What you need to do: The entries are to be repeated exactly, with all pictures omitted.

Scene difference descriptions
<<<<

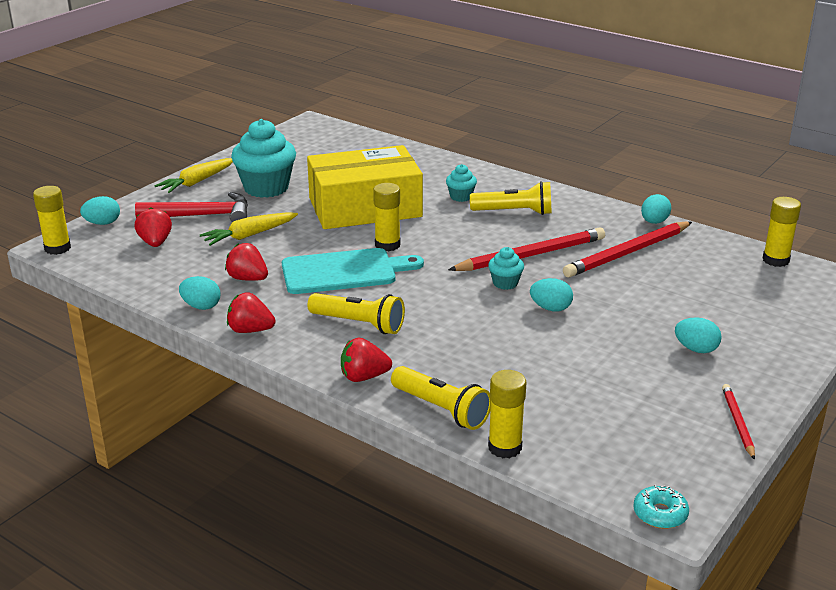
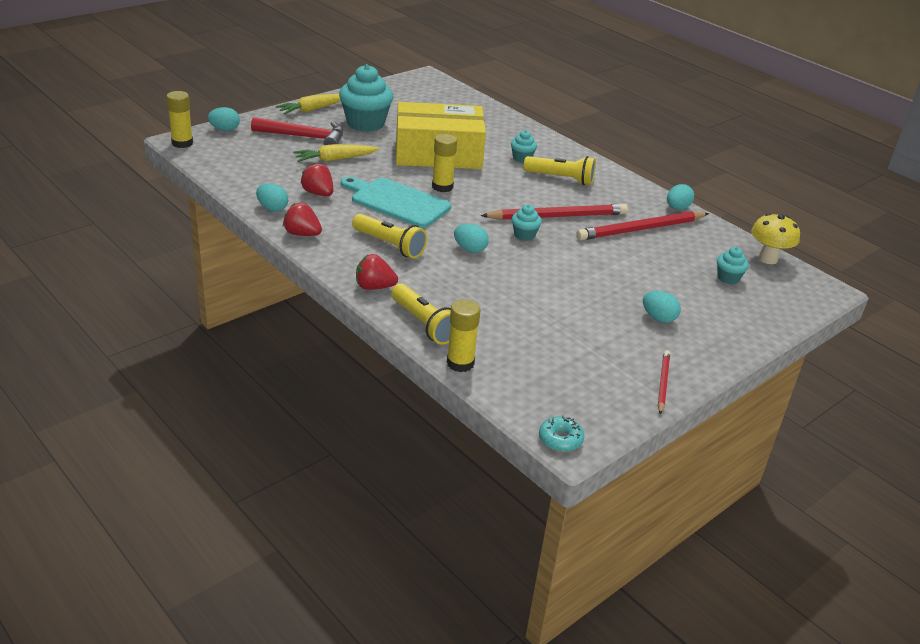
camera: 10 degrees right, 5 degrees up
(155, 243) = (259, 152): red strawberry -> none
(344, 271) = (397, 202): turquoise cutting board -> turquoise cutting board turned 150 degrees counterclockwise
(550, 308) = (552, 262): turquoise egg -> turquoise egg (470, 249)
(746, 289) = (728, 278): none -> turquoise cupcake
(775, 260) = (768, 259): yellow glue stick -> yellow mushroom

>>>>

Output:
camera: 10 degrees right, 5 degrees up
(155, 243) = (259, 152): red strawberry -> none
(344, 271) = (397, 202): turquoise cutting board -> turquoise cutting board turned 150 degrees counterclockwise
(550, 308) = (552, 262): turquoise egg -> turquoise egg (470, 249)
(746, 289) = (728, 278): none -> turquoise cupcake
(775, 260) = (768, 259): yellow glue stick -> yellow mushroom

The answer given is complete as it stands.